* **SOURCE MATERIAL**:
——————————
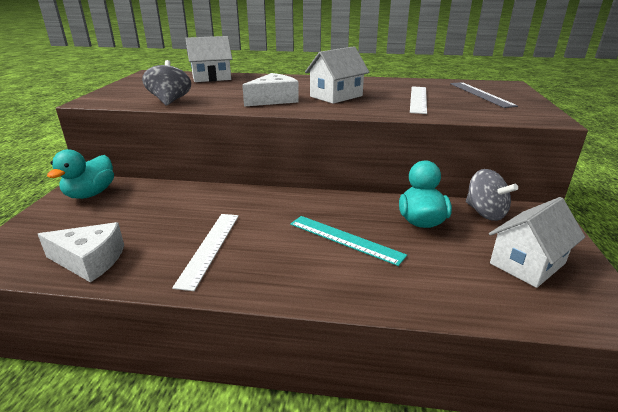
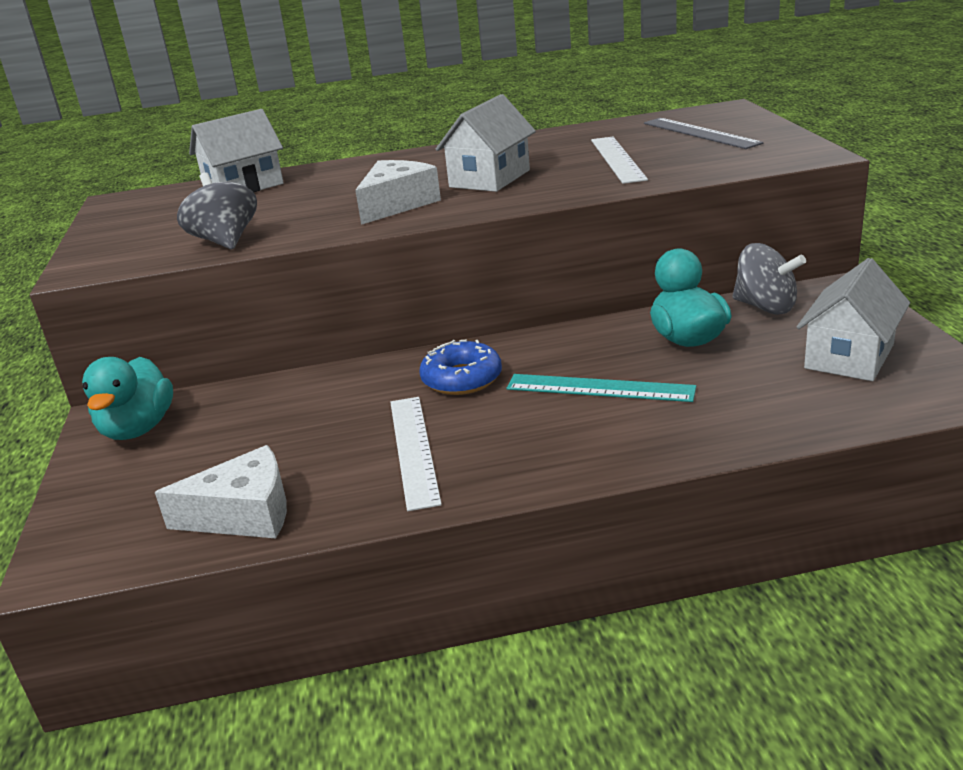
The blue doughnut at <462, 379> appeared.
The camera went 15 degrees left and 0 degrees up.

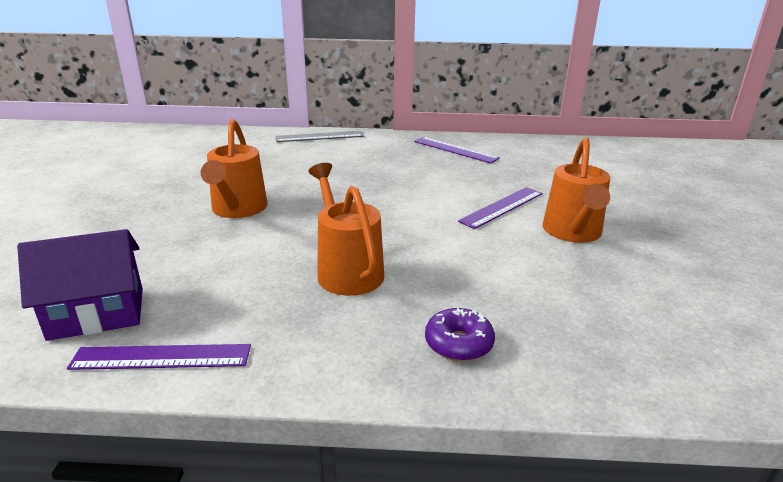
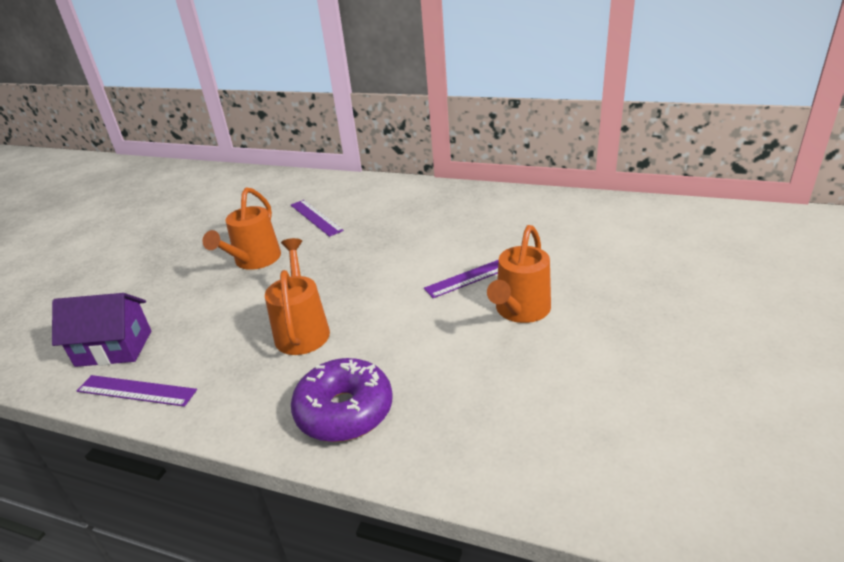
The grey measuring stick at <319, 136> disappeared.
The purple measuring stick moved from <455, 150> to <315, 217>.
The purple doughnut at <458, 343> changed to 1.76 times the size.
The camera went 20 degrees right and 5 degrees up.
——————————
* **GOAL OF THE EXERCISE**:
Once the pictures are set aside, what is needed is the lines from the line with "The camera went 15" through the end of the data, written out exactly and alone.

* **YOUR RESPONSE**:
The camera went 15 degrees left and 0 degrees up.

The grey measuring stick at <319, 136> disappeared.
The purple measuring stick moved from <455, 150> to <315, 217>.
The purple doughnut at <458, 343> changed to 1.76 times the size.
The camera went 20 degrees right and 5 degrees up.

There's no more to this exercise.